> Exercise input
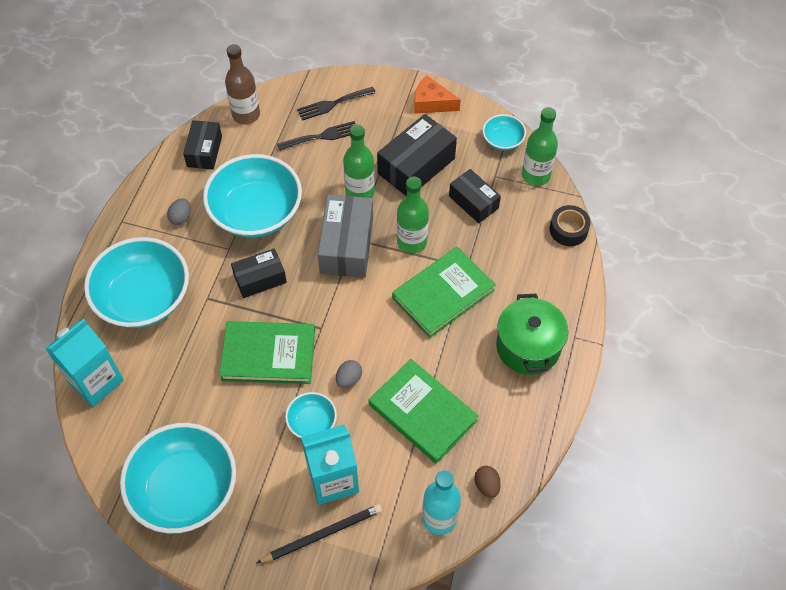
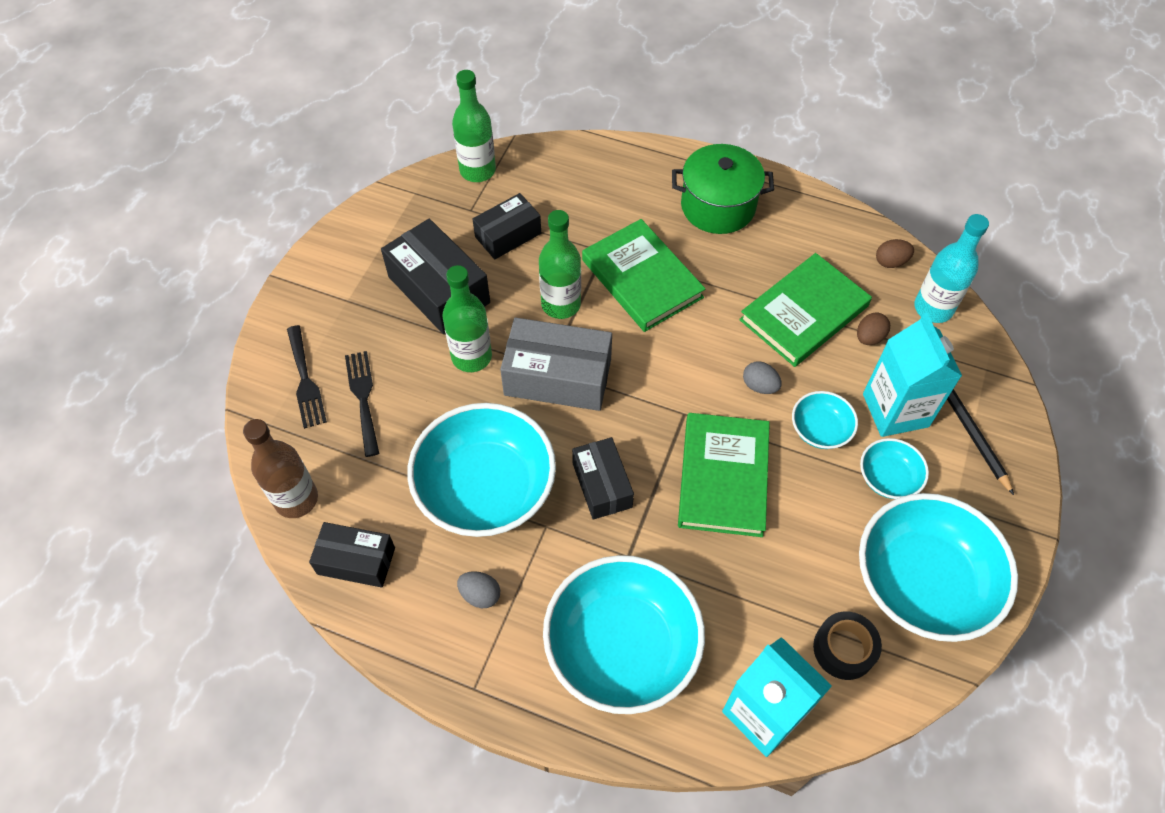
camera: 85 degrees left, 0 degrees up
orange cheese [414,75,461,114] -> none
turquoise bowl [483,114,526,150] -> turquoise bowl moved to [860,438,929,499]
black tape [549,205,591,246] -> black tape moved to [813,612,882,680]
none -> brown egg [857,313,890,345]

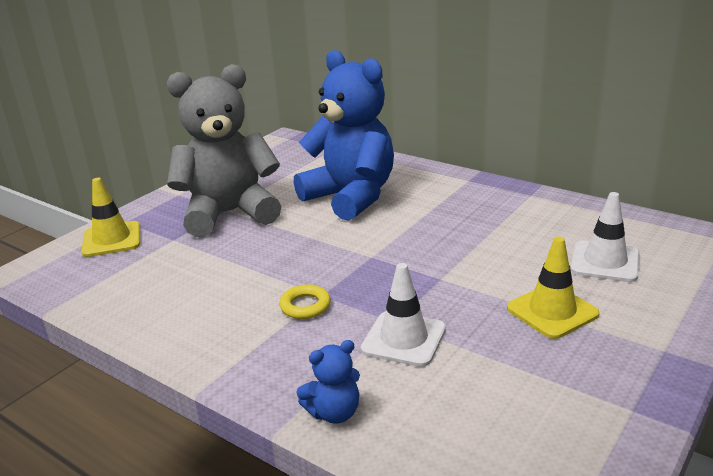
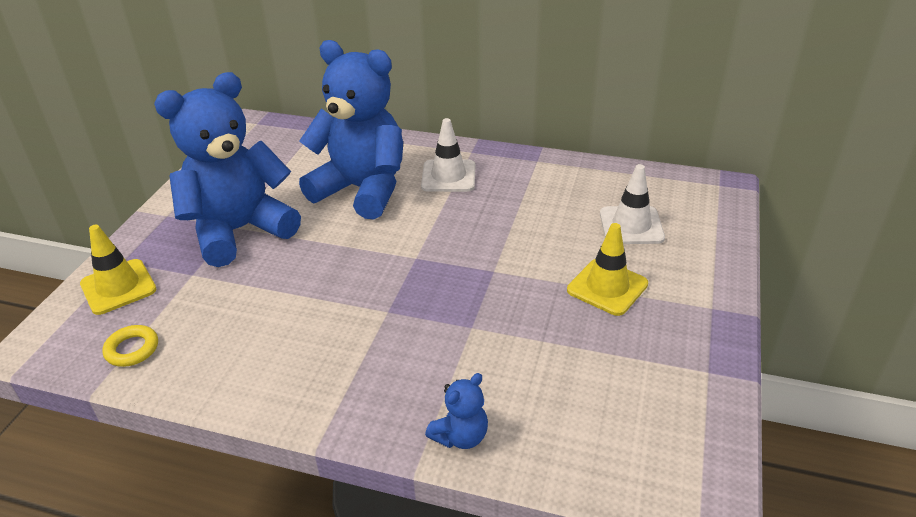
camera: 20 degrees left, 10 degrees up
grey teddy bear [167,64,281,237] -> blue teddy bear [154,72,301,267]
yellow ring [279,285,331,319] -> yellow ring moved to [102,325,158,367]
white traffic cone [361,263,446,367] -> white traffic cone moved to [421,118,475,192]

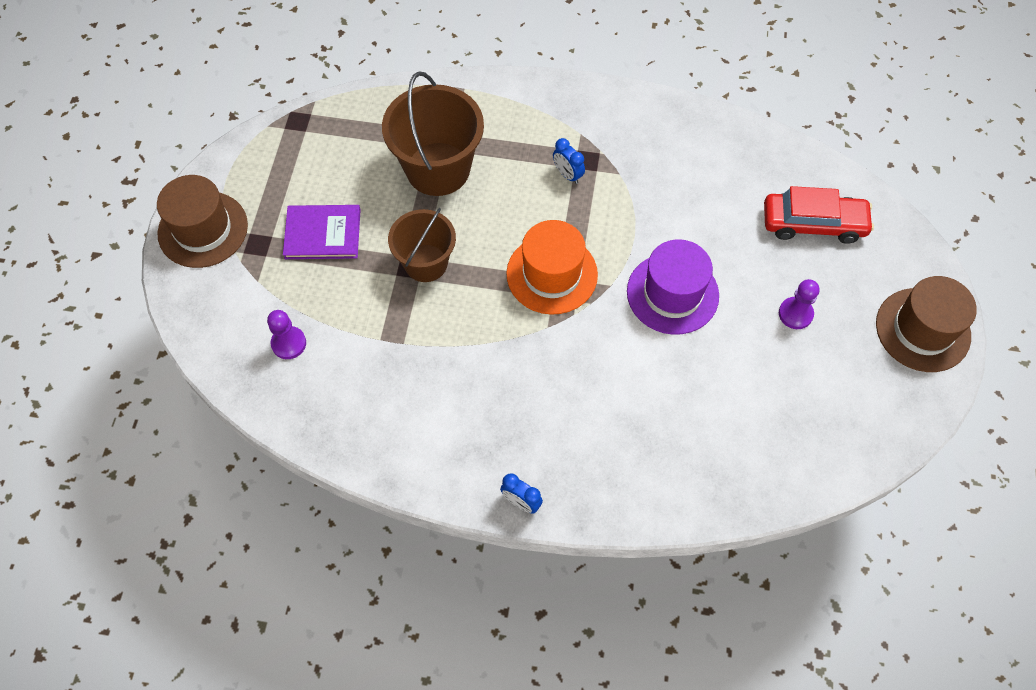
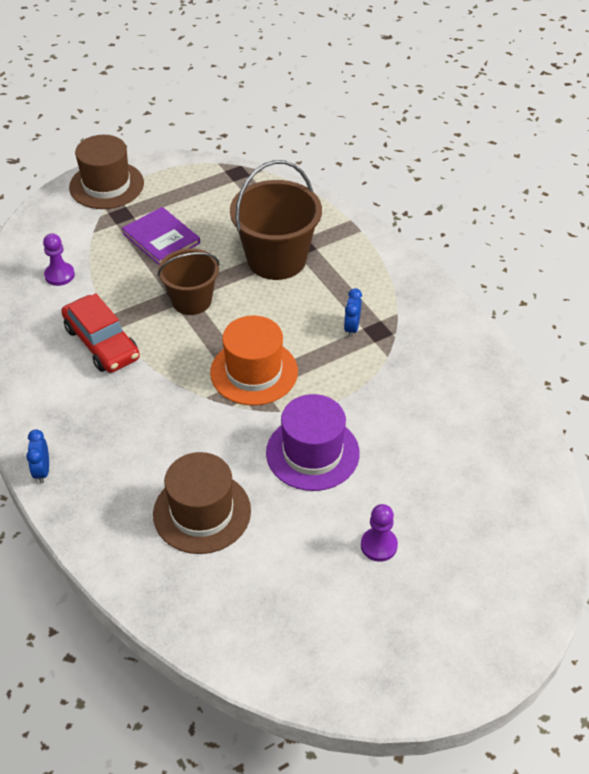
camera: 50 degrees right, 15 degrees down
red car [764,186,874,244] -> red car moved to [61,293,140,373]
brown hat [876,276,977,372] -> brown hat moved to [153,452,251,554]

> Your instructions
Search the preceding listing for the word "brown" and pull out every line that holds it.

> Task answer
none -> brown egg [857,313,890,345]
brown hat [876,276,977,372] -> brown hat moved to [153,452,251,554]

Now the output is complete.